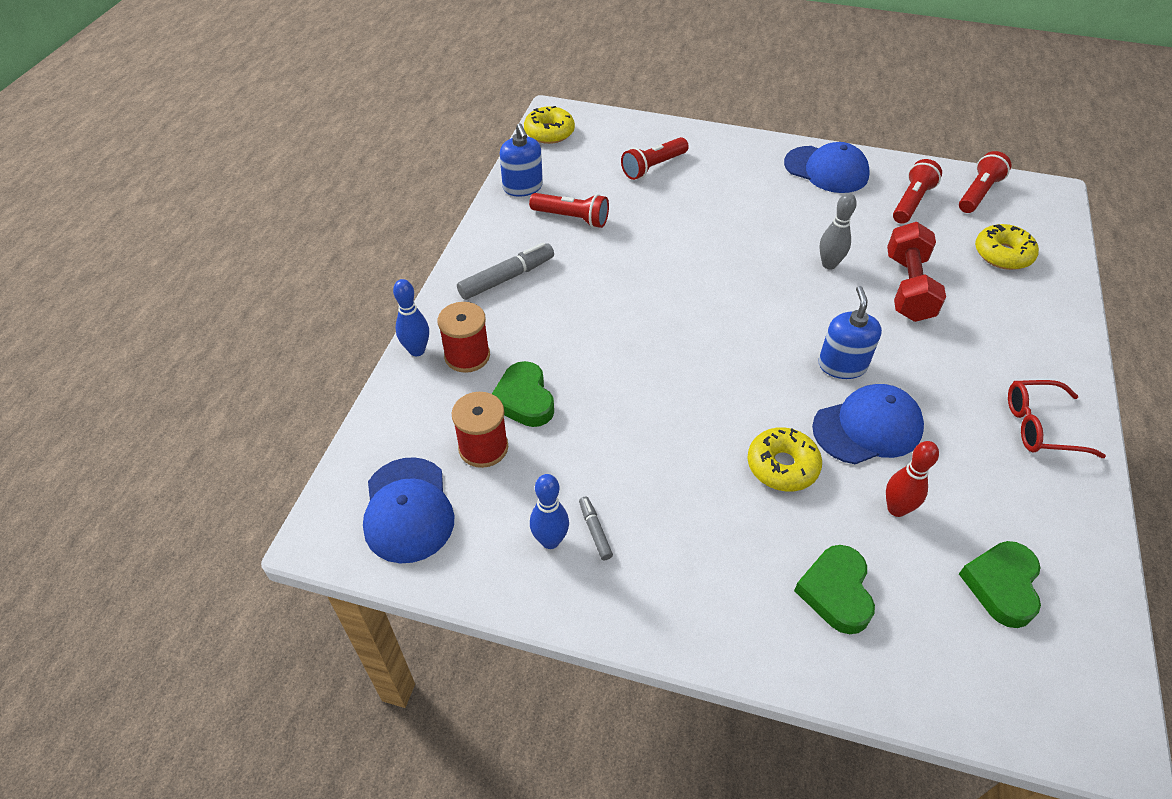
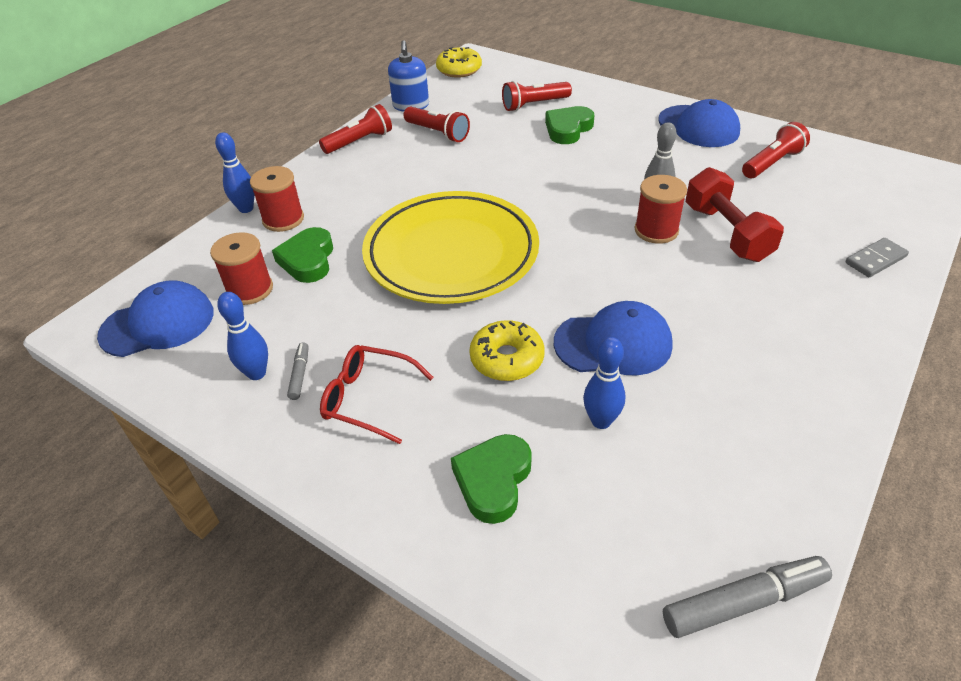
camera: 20 degrees right, 5 degrees down
(408, 510) = (158, 324): blue cap -> blue cap turned 120 degrees counterclockwise
(506, 278) = (354, 168): grey marker -> grey marker (743, 602)
(667, 362) = (451, 253): none -> yellow plate
(842, 365) = (619, 286): blue soap dispenser -> none
(845, 297) = (656, 230): none -> red spool
(896, 509) = (601, 421): red bowling pin -> blue bowling pin
(908, 288) = (727, 233): red dumbbell -> red dumbbell turned 45 degrees counterclockwise
(978, 193) = (850, 165): red flashlight -> red flashlight (359, 141)
(1001, 585) = (676, 519): green heart -> green heart (568, 129)
(1002, 254) = (847, 220): yellow donut -> none
(1040, 426) = (805, 380): red glasses -> red glasses (368, 398)
(1042, 292) = (875, 260): none -> grey domino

========================

◆ What is needed: Set down, word for word and with no other lines, the listing from the line marked by "(896, 509) = (601, 421): red" through its final line.

◆ Exercise answer:
(896, 509) = (601, 421): red bowling pin -> blue bowling pin
(908, 288) = (727, 233): red dumbbell -> red dumbbell turned 45 degrees counterclockwise
(978, 193) = (850, 165): red flashlight -> red flashlight (359, 141)
(1001, 585) = (676, 519): green heart -> green heart (568, 129)
(1002, 254) = (847, 220): yellow donut -> none
(1040, 426) = (805, 380): red glasses -> red glasses (368, 398)
(1042, 292) = (875, 260): none -> grey domino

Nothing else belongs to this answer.